* _EXERCISE OBJECTIVE_: The records sit below. Return every line in them that holds the word "degrees".

* _INPUT RECORDS_:
##########
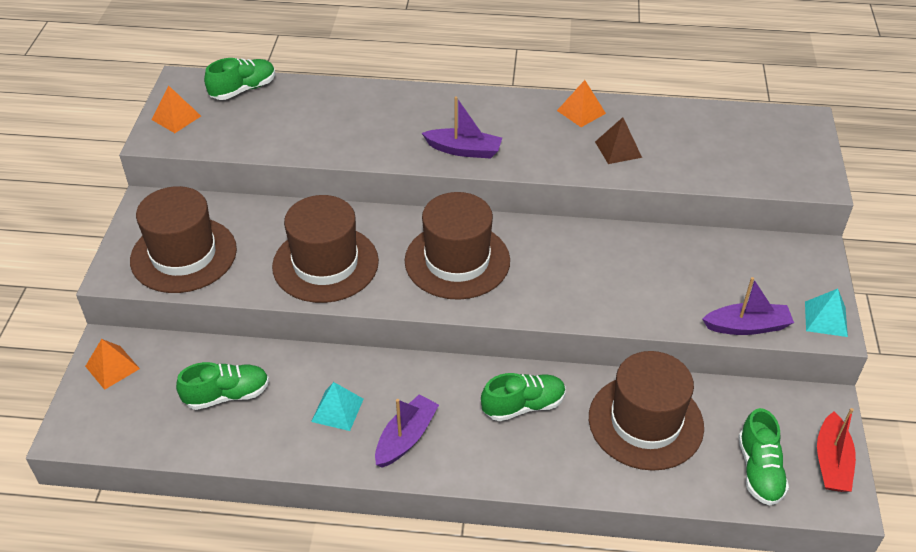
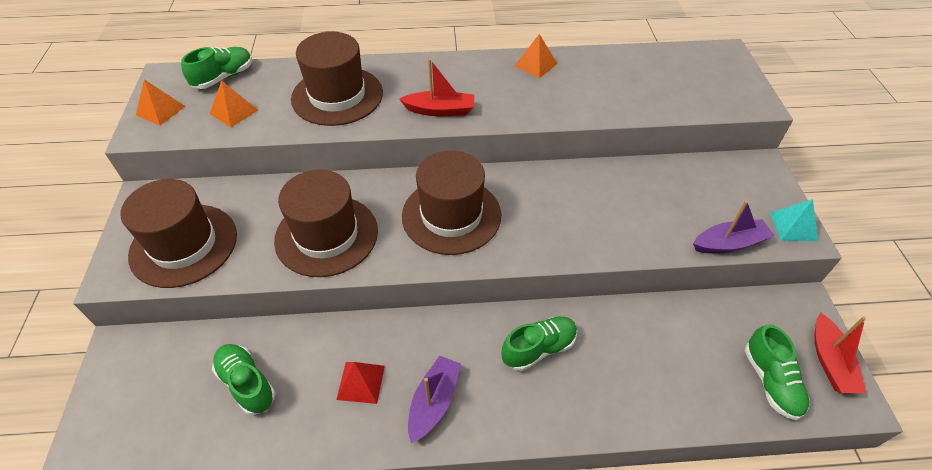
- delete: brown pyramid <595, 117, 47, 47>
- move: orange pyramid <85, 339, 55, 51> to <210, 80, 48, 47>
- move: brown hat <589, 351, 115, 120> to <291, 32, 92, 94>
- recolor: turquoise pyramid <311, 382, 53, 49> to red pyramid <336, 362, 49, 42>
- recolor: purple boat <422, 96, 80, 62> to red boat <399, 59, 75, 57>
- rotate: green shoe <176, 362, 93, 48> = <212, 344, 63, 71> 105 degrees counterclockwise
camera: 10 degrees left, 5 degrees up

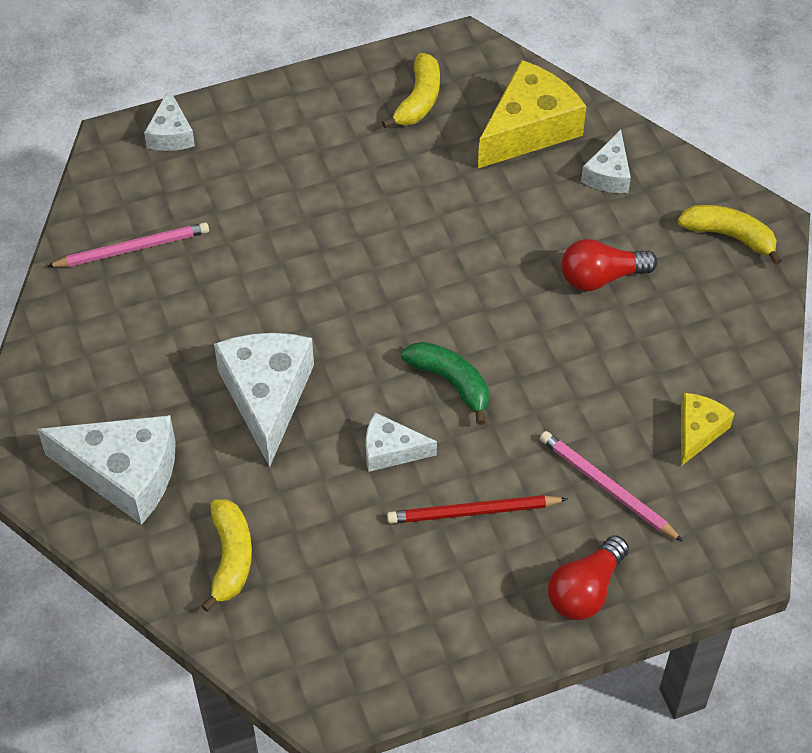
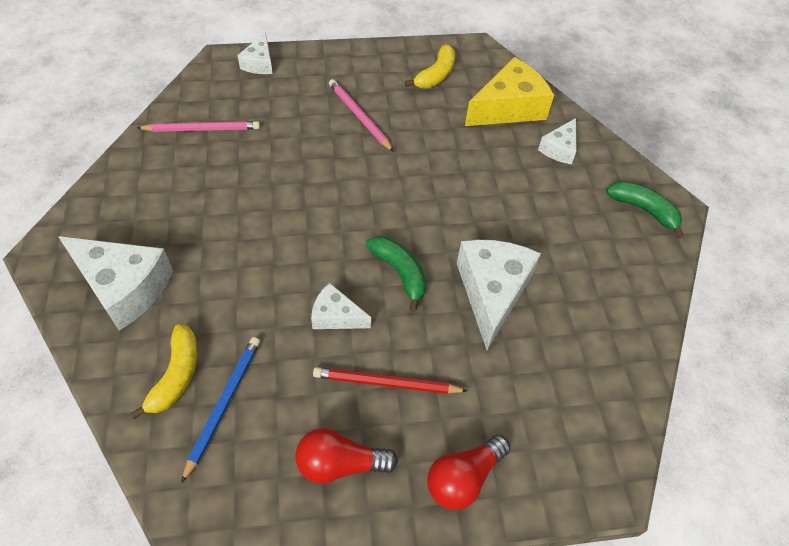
- delete: yellow cheese <681, 393, 54, 73>
- insert: blue pencil <181, 337, 79, 146>
- move: white cheese <214, 333, 100, 134> to <457, 240, 84, 110>
- move: pink pencil <540, 431, 143, 111> to <329, 79, 65, 73>
- move: red light bulb <562, 239, 95, 52> to <295, 428, 103, 56>
- recolor: yellow banana <678, 205, 104, 60> to green banana <606, 181, 78, 57>
camera: 10 degrees right, 0 degrees up

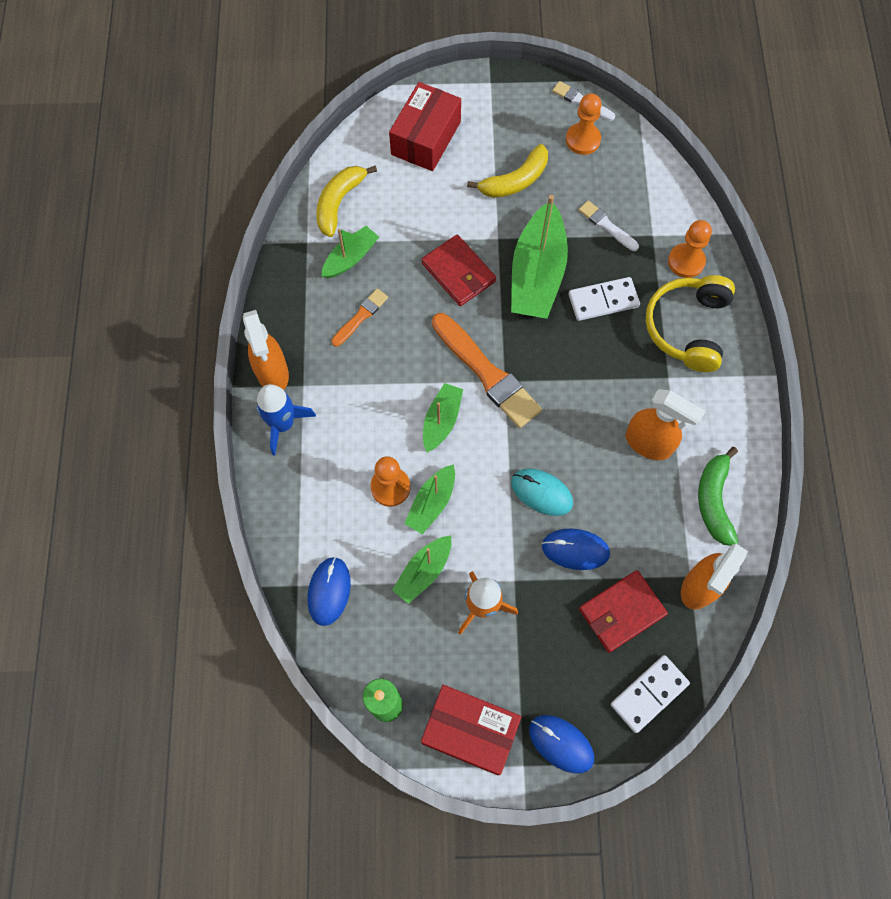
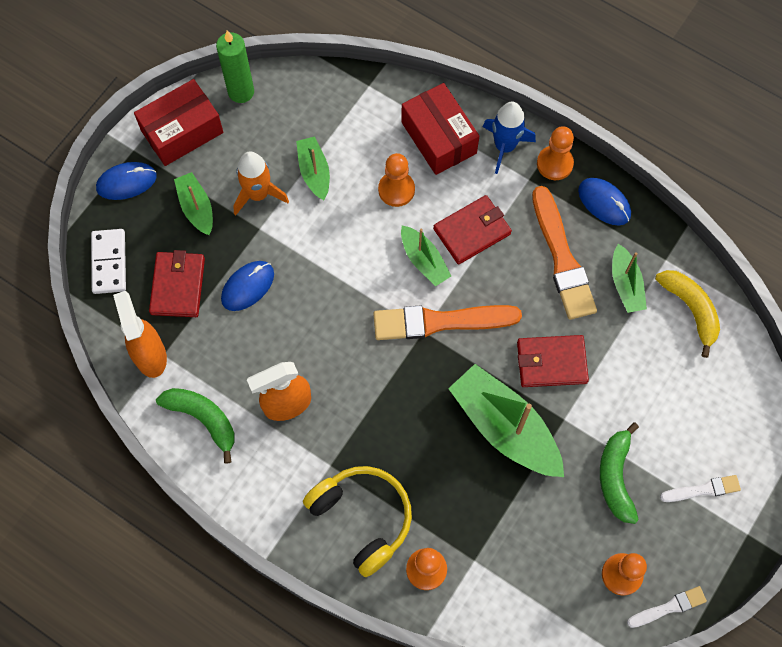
- delete: turquoise mouse <511, 468, 62, 48>
- delete: white domino <569, 277, 71, 44>
- insert: red wallet <433, 195, 79, 70>
- move: blue mouse <308, 557, 43, 69> to <578, 178, 53, 48>
- move: red box <389, 82, 72, 89> to <401, 83, 78, 92>
- move: green boat <405, 464, 50, 70> to <174, 172, 39, 63>
- move: white brush <579, 201, 60, 50> to <660, 475, 81, 27>
- replace: orange spray bottle <242, 310, 47, 80> to orange pawn <537, 126, 37, 54>
- recolor: yellow banana <467, 144, 81, 54> to green banana <600, 422, 39, 102>
- resize: orange brush <331, 289, 57, 58> = <532, 186, 65, 134> x1.93
camera: 125 degrees right, 0 degrees up

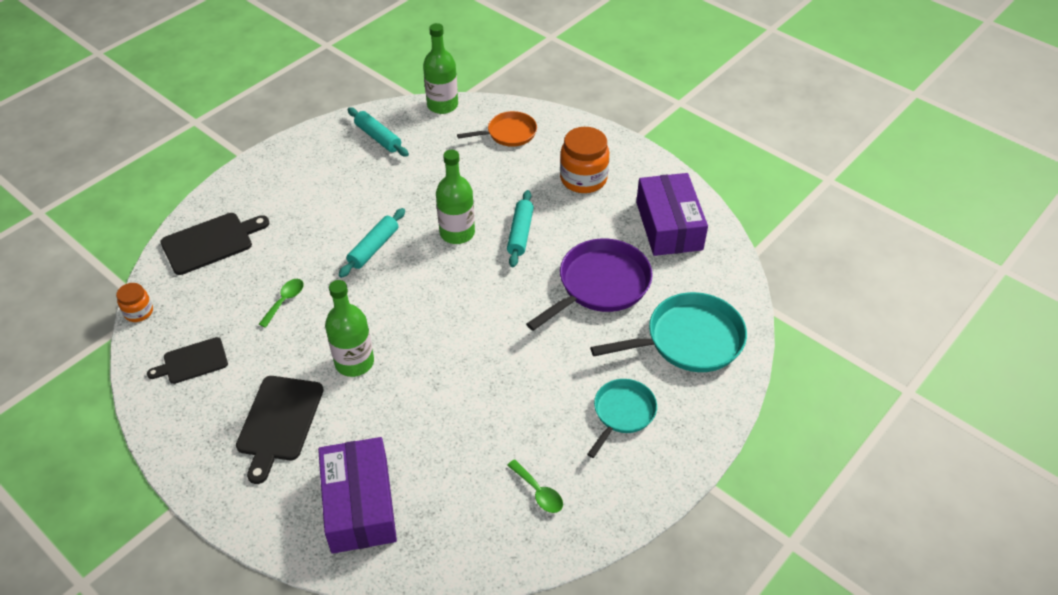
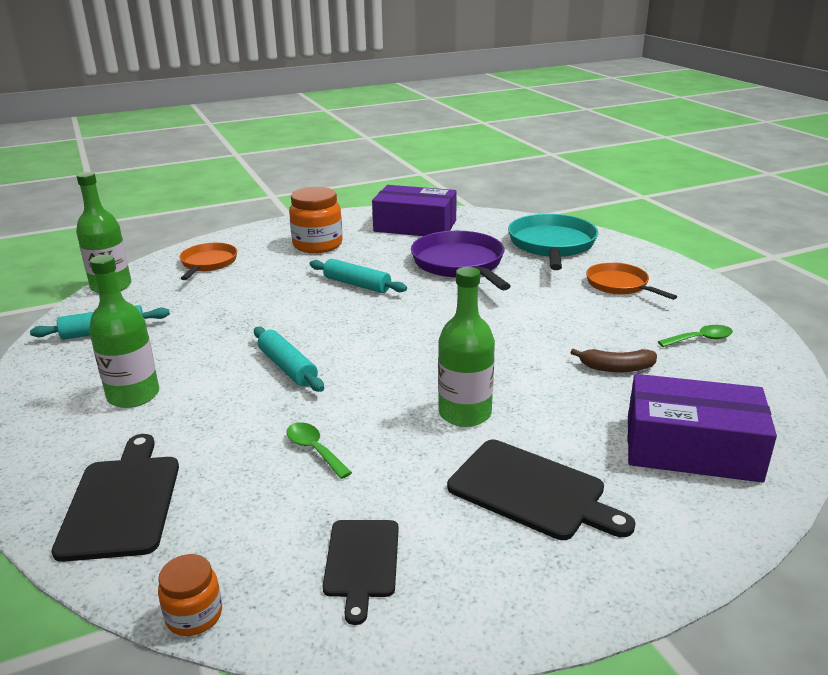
- insert: brown banana <570, 348, 87, 24>
- move: green bottle <436, 150, 39, 94> to <89, 255, 70, 153>
- recolor: turquoise pan <587, 379, 70, 79> to orange pan <586, 262, 91, 38>
camera: 65 degrees left, 20 degrees down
##########
* _EXERCISE OUTPUT_:
- rotate: green shoe <176, 362, 93, 48> = <212, 344, 63, 71> 105 degrees counterclockwise
camera: 10 degrees left, 5 degrees up
camera: 10 degrees right, 0 degrees up
camera: 125 degrees right, 0 degrees up
camera: 65 degrees left, 20 degrees down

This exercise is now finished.